> **Dataset**:
————————

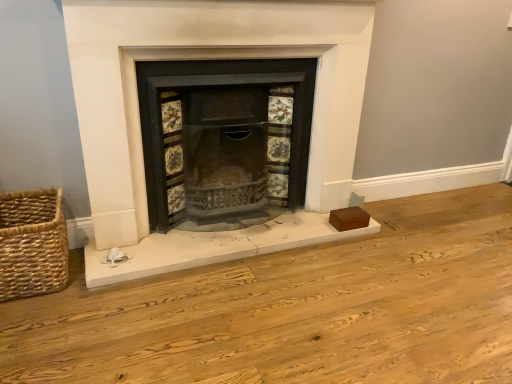
Question: Is black cast iron wood burning stove at center inside the boundaries of matte black fireplace at center, or outside?

Choices:
 (A) inside
 (B) outside

Answer: (A)

Question: Does point (227, 84) appear closer or farther from the camera than point (163, 254)?

Choices:
 (A) farther
 (B) closer

Answer: (A)

Question: Considering the real-world distances, which object is closest to the woven straw basket at lower left?

Choices:
 (A) matte black fireplace at center
 (B) black cast iron wood burning stove at center

Answer: (A)

Question: Based on their relative distances, which object is nearer to the matte black fireplace at center?

Choices:
 (A) black cast iron wood burning stove at center
 (B) woven straw basket at lower left

Answer: (A)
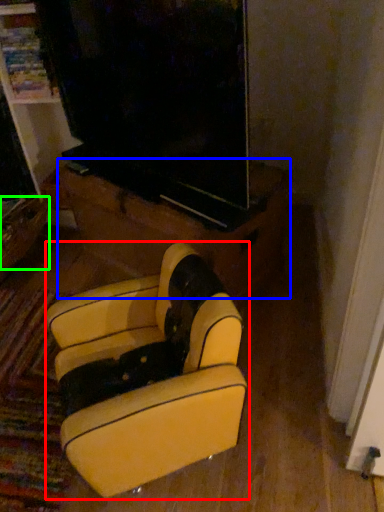
Question: Estimate the real-world distances between objects in this image. Which object is farther from furniture (highlighted by a red box), furniture (highlighted by a blue box) or drawer (highlighted by a green box)?

Choices:
 (A) furniture
 (B) drawer

Answer: (B)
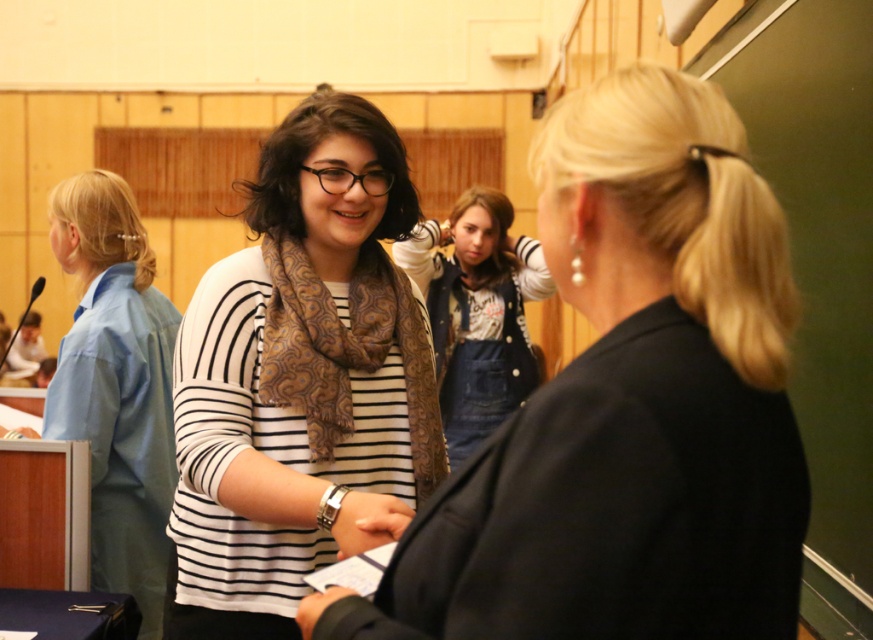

————————

> **What you need to do**: Write out every line of the entries above verbatim, leaving out the pictures.

> **Reply**:
Question: Is black cast iron wood burning stove at center inside the boundaries of matte black fireplace at center, or outside?

Choices:
 (A) inside
 (B) outside

Answer: (A)

Question: Does point (227, 84) appear closer or farther from the camera than point (163, 254)?

Choices:
 (A) farther
 (B) closer

Answer: (A)

Question: Considering the real-world distances, which object is closest to the woven straw basket at lower left?

Choices:
 (A) matte black fireplace at center
 (B) black cast iron wood burning stove at center

Answer: (A)

Question: Based on their relative distances, which object is nearer to the matte black fireplace at center?

Choices:
 (A) black cast iron wood burning stove at center
 (B) woven straw basket at lower left

Answer: (A)
Question: Estimate the real-world distances between objects in this image. Which object is farther from furniture (highlighted by a red box), furniture (highlighted by a blue box) or drawer (highlighted by a green box)?

Choices:
 (A) furniture
 (B) drawer

Answer: (B)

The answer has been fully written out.